Object change descriptions
• • • •
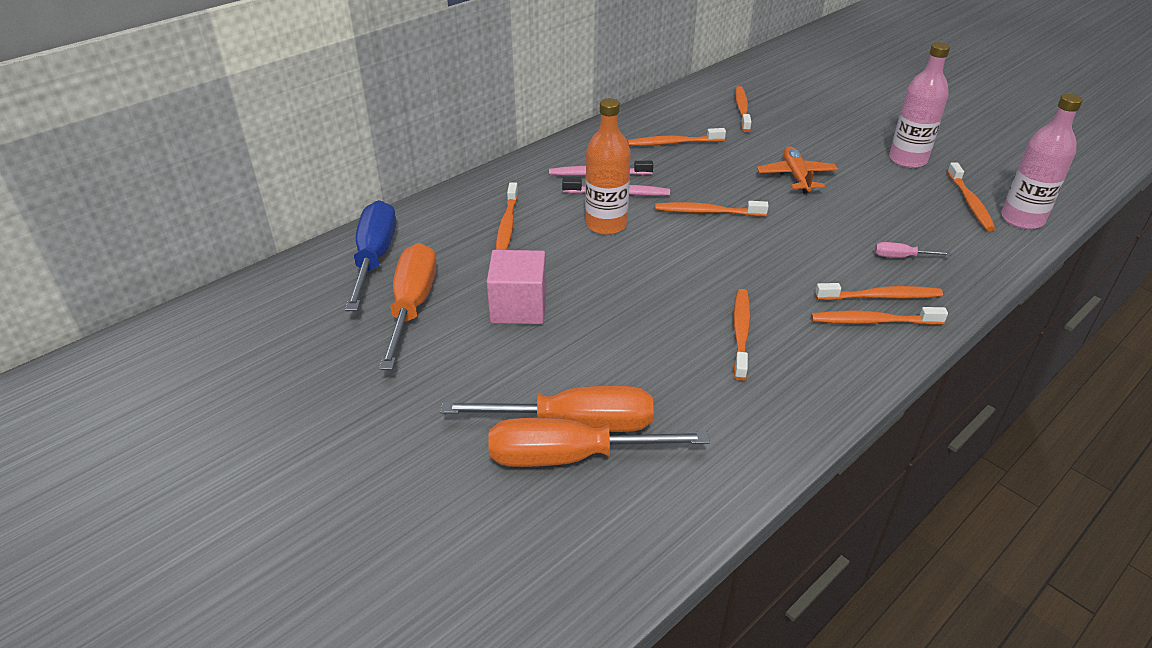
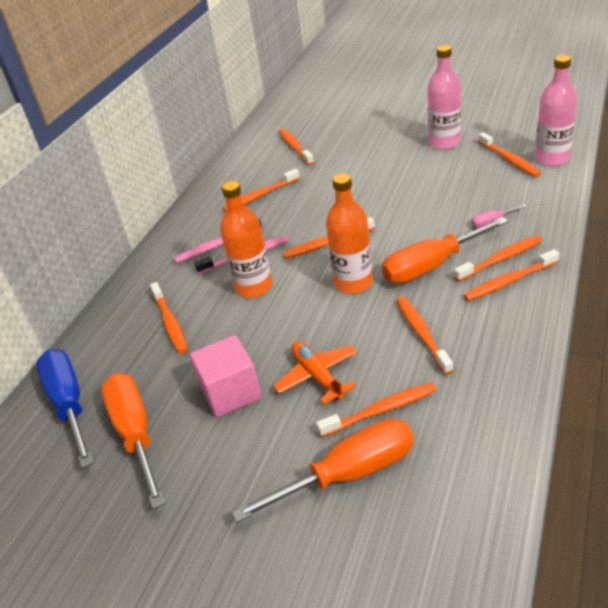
camera: 20 degrees left, 0 degrees up
(571, 457) = (365, 505): orange screwdriver -> orange screwdriver (432, 265)
(647, 383) = (381, 410): none -> orange toothbrush
(706, 258) = (353, 283): none -> orange bottle
(796, 176) = (373, 187): orange plane -> orange plane (317, 376)

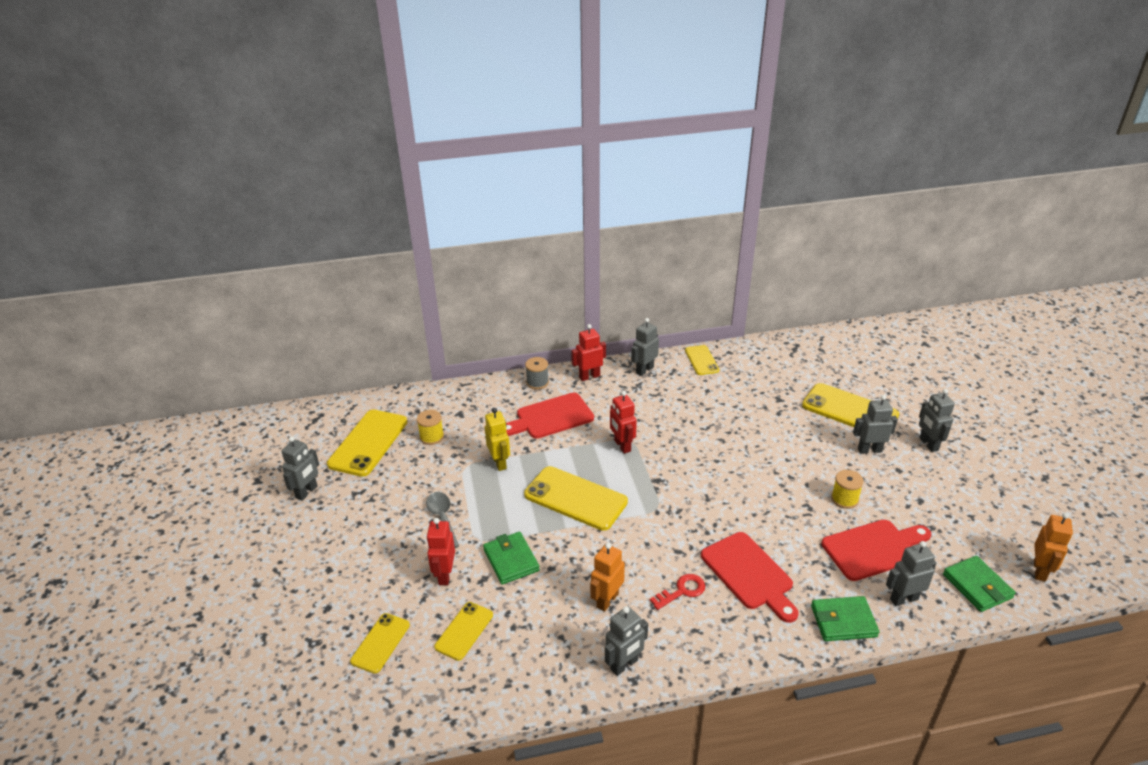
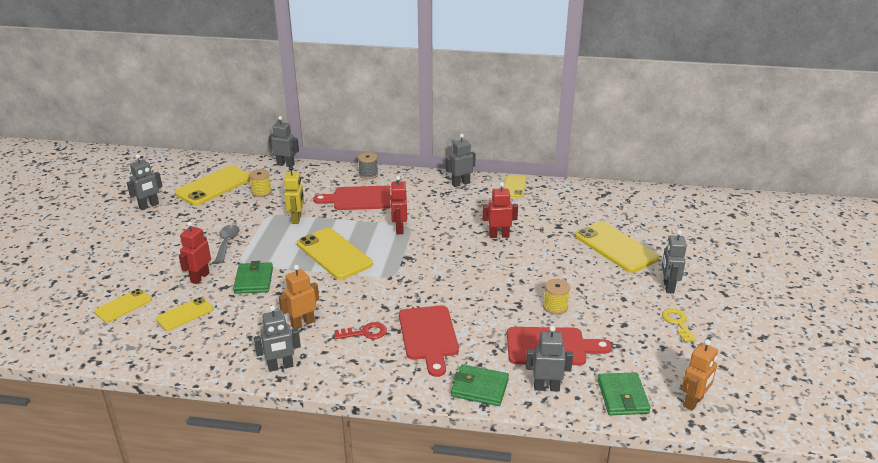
camera: 20 degrees right, 5 degrees down
(589, 376) = (412, 179): red robot -> red robot (499, 235)
(869, 450) = (609, 278): grey robot -> grey robot (285, 164)
(965, 484) = (678, 323): none -> yellow key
• • • •
--- Task item ---
Search the records for the word "camera" and copy every line where it occurs.

--- Answer for the task ---
camera: 20 degrees left, 0 degrees up
camera: 20 degrees right, 5 degrees down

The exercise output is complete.